Work task
The response must be the exact lines from the line holding "RGB: KY-009 -> SMD5050" through the end of the entries, with no pictures and nothing else.

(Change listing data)

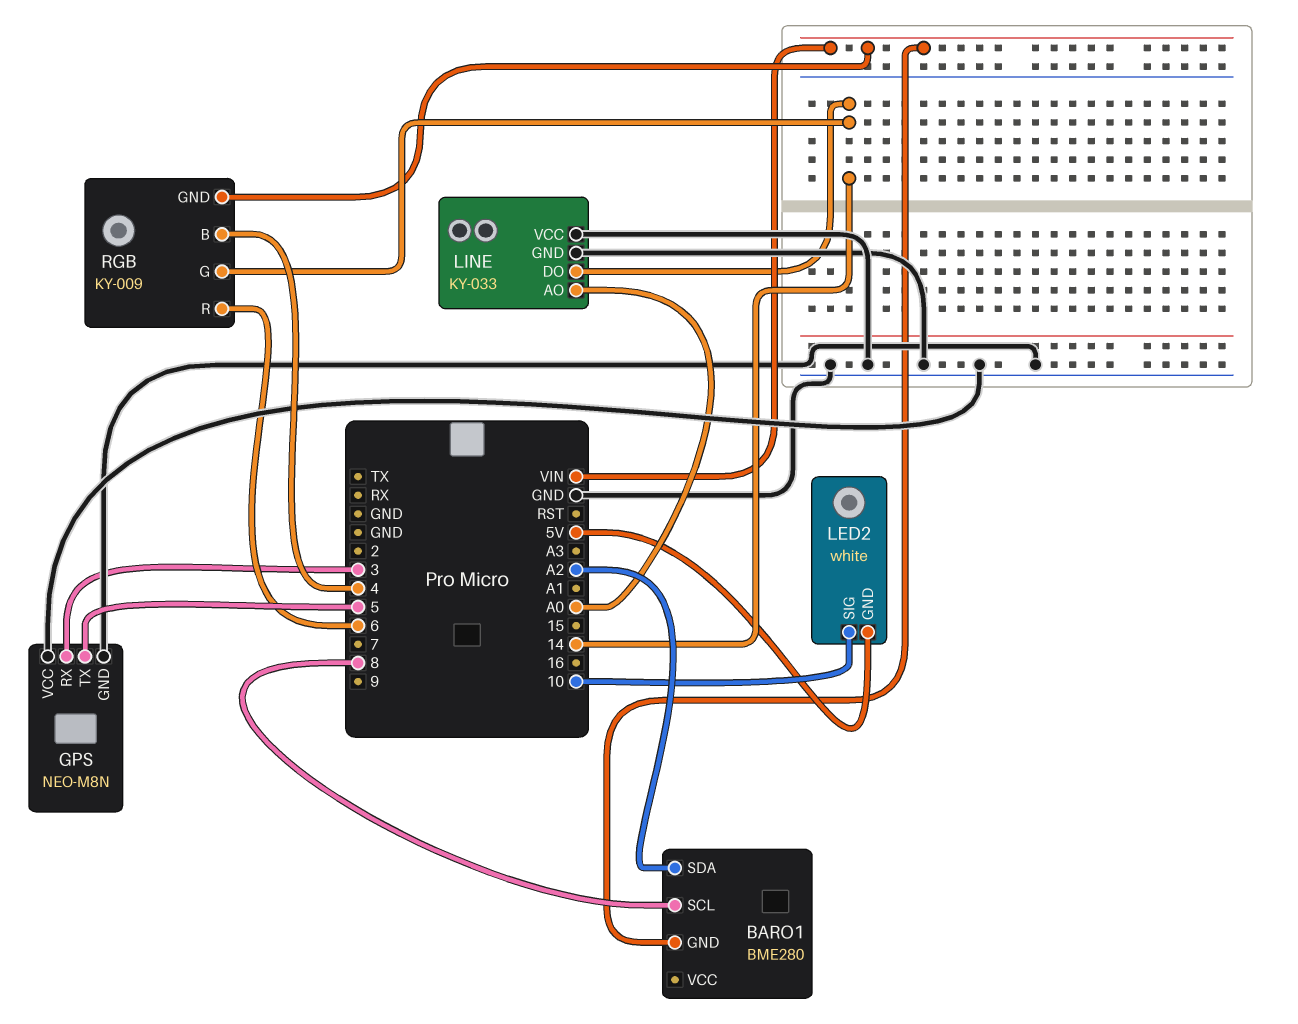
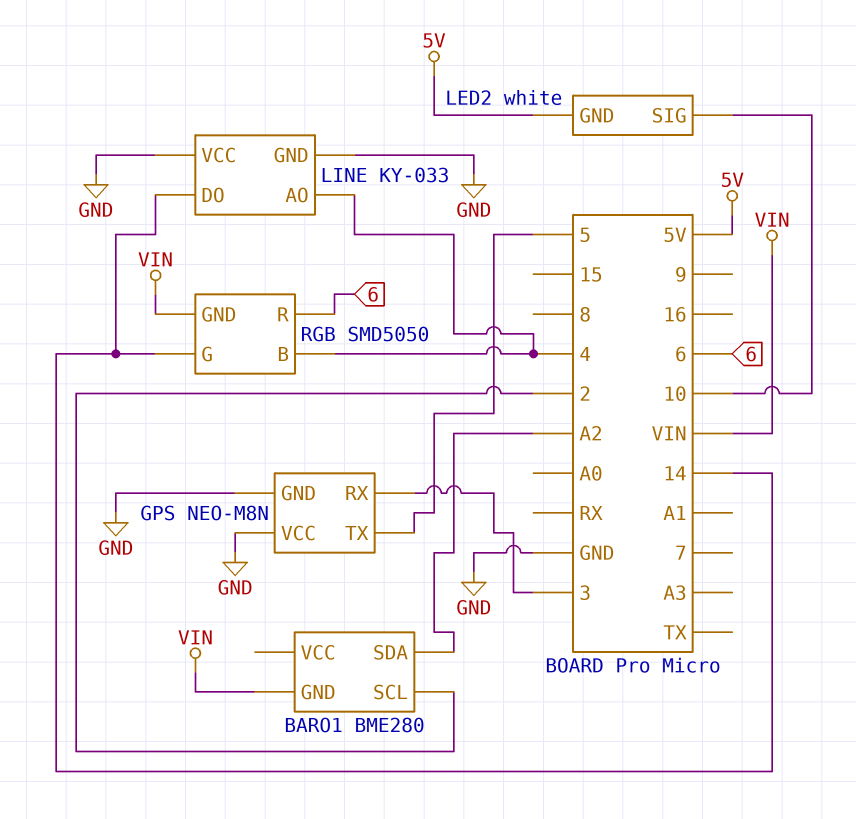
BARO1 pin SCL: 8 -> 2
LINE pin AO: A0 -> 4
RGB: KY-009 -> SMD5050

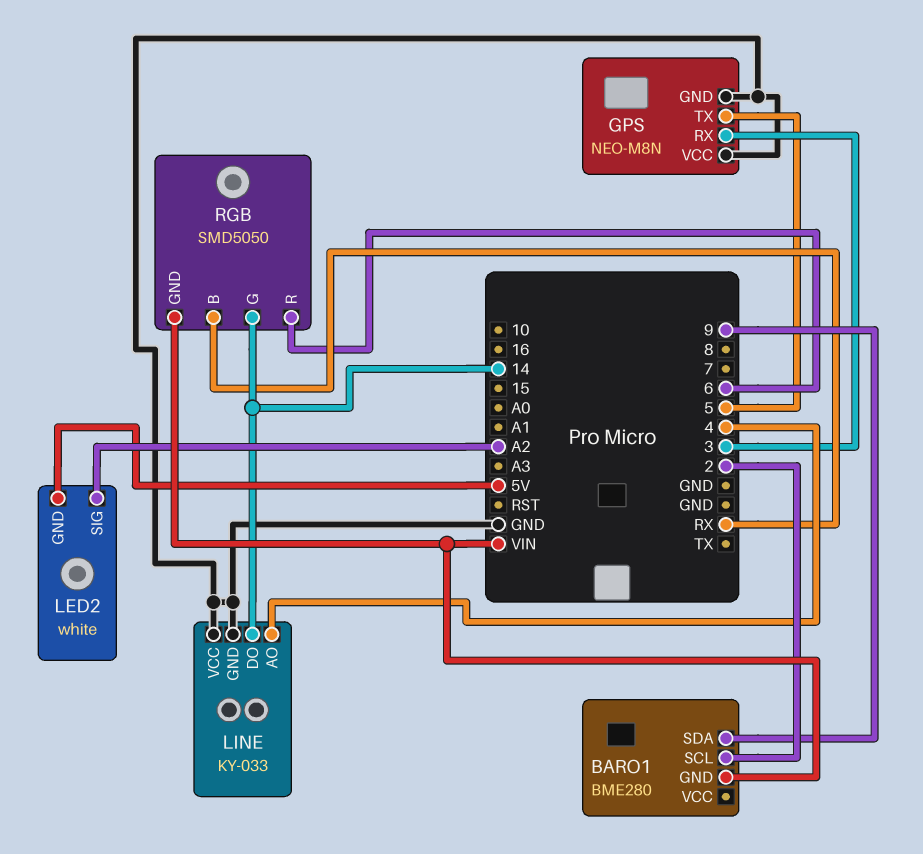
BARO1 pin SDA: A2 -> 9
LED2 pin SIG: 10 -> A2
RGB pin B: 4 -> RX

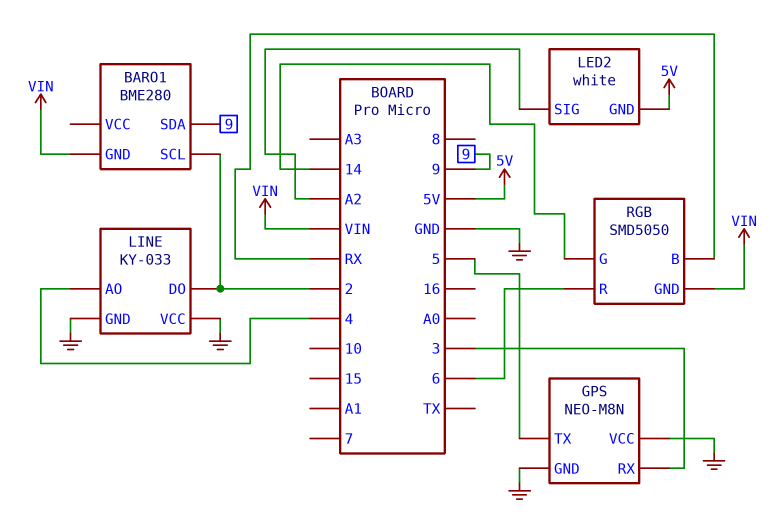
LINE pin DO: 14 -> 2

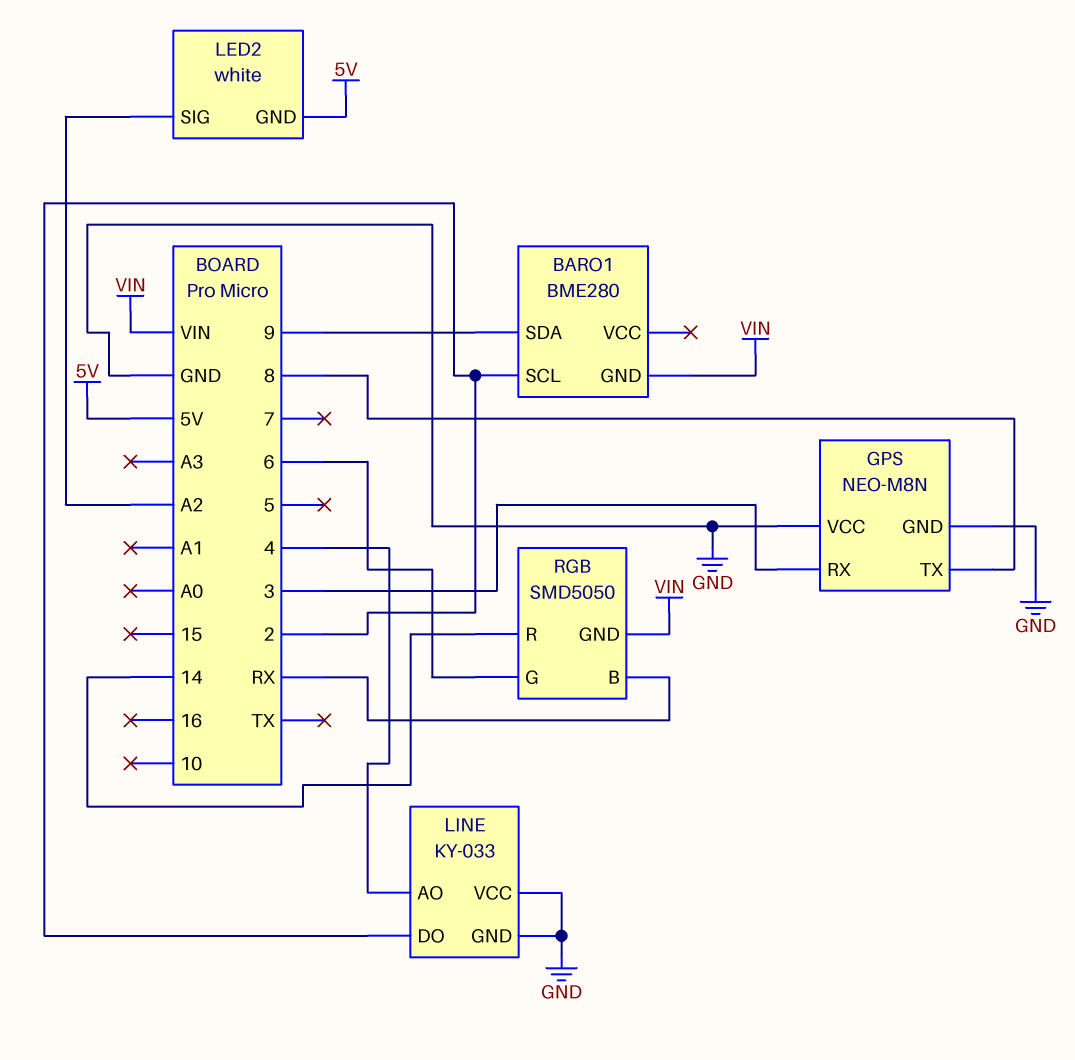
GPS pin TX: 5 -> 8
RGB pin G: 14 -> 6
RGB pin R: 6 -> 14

The completed task
RGB: KY-009 -> SMD5050

BARO1 pin SDA: A2 -> 9
LED2 pin SIG: 10 -> A2
RGB pin B: 4 -> RX

LINE pin DO: 14 -> 2

GPS pin TX: 5 -> 8
RGB pin G: 14 -> 6
RGB pin R: 6 -> 14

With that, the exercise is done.